Required work:
Leave out the pictures, and reproduce exactly the lines from the line containing "brown truck: 6 -> 7" through the final line of the entries.

Start of Source material

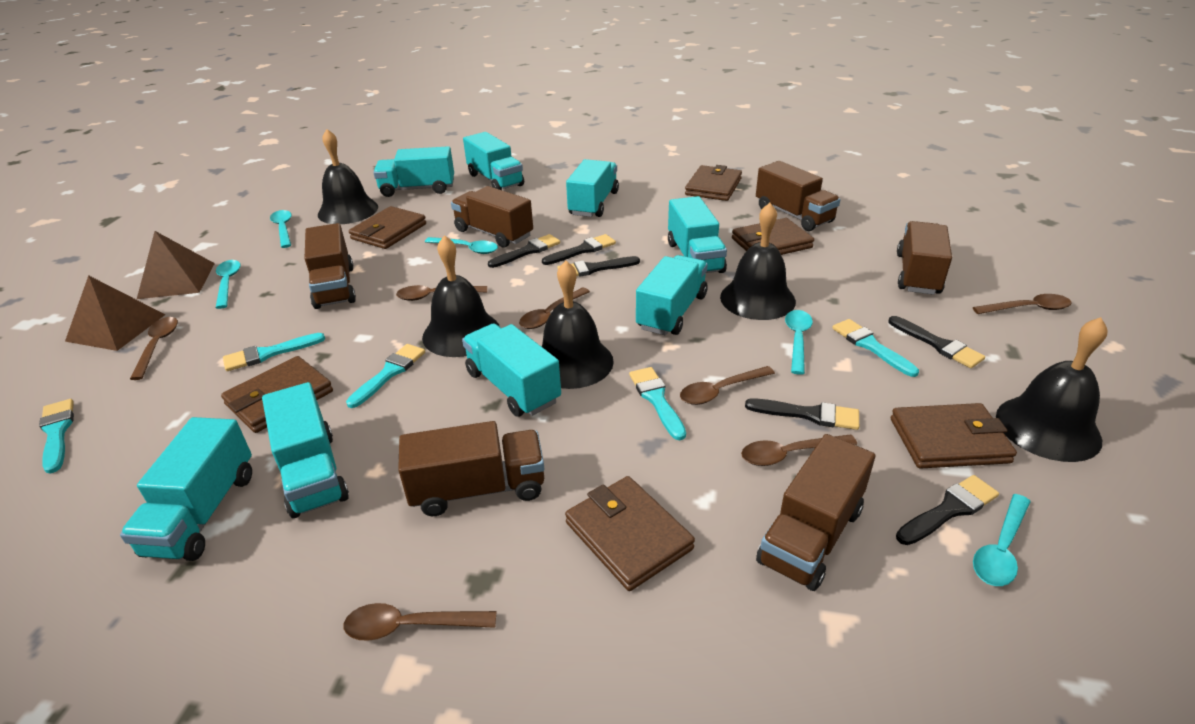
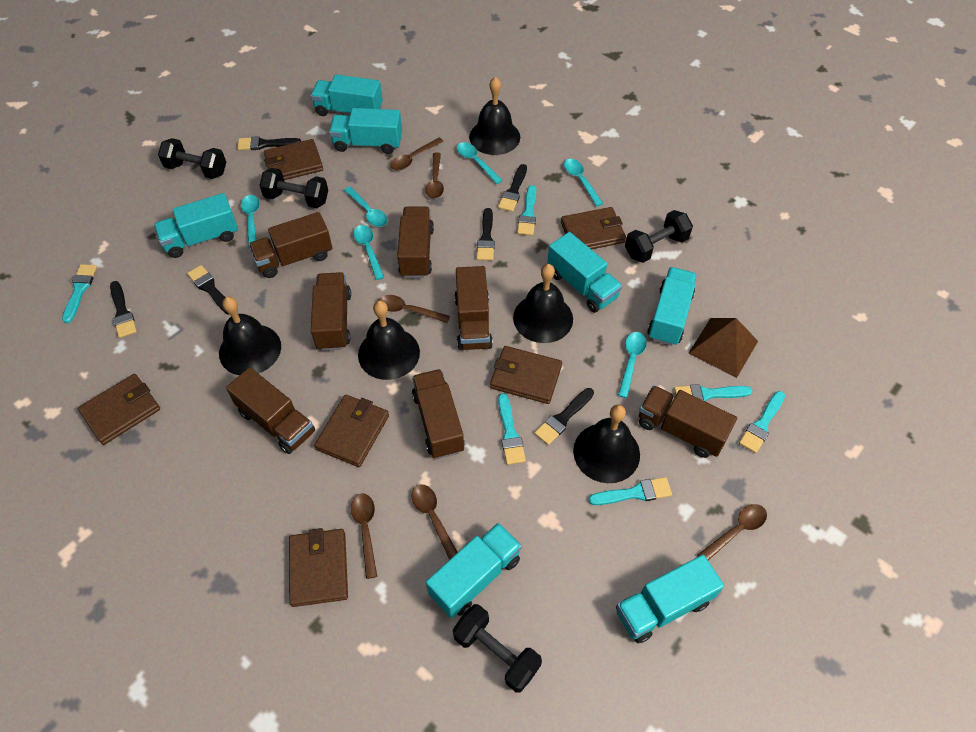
black dumbbell: 0 -> 4
brown pyramid: 2 -> 1
brown spoon: 7 -> 6
brown truck: 6 -> 7
turquoise brush: 5 -> 6
turquoise spoon: 5 -> 6
turquoise truck: 8 -> 7

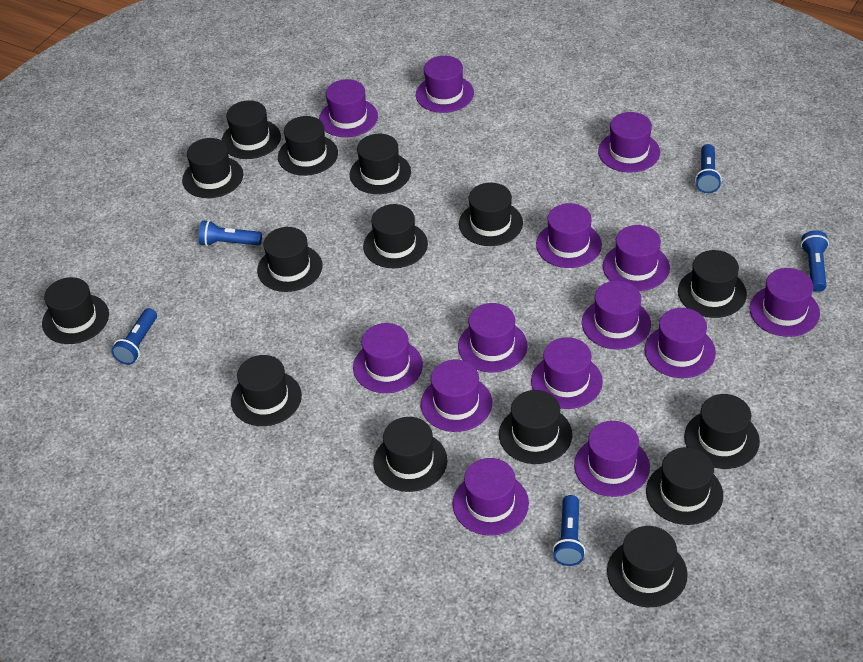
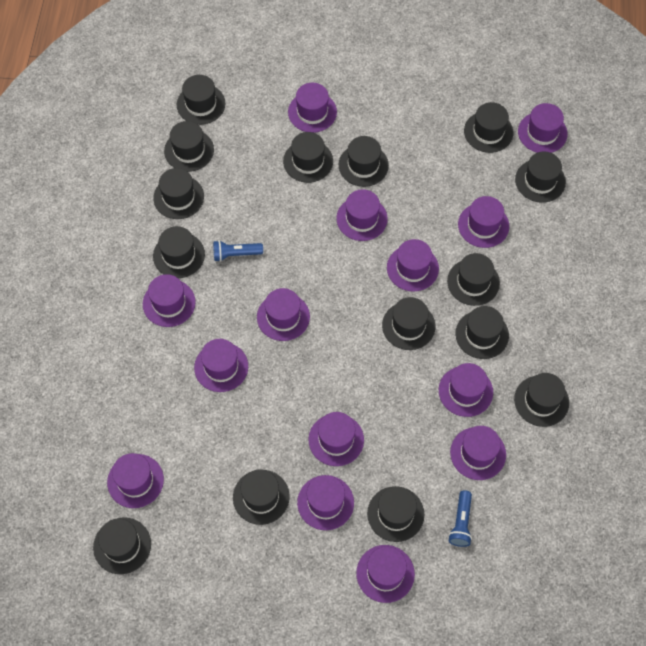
blue flashlight: 5 -> 2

End of Source material

Task result:
brown truck: 6 -> 7
turquoise brush: 5 -> 6
turquoise spoon: 5 -> 6
turquoise truck: 8 -> 7

blue flashlight: 5 -> 2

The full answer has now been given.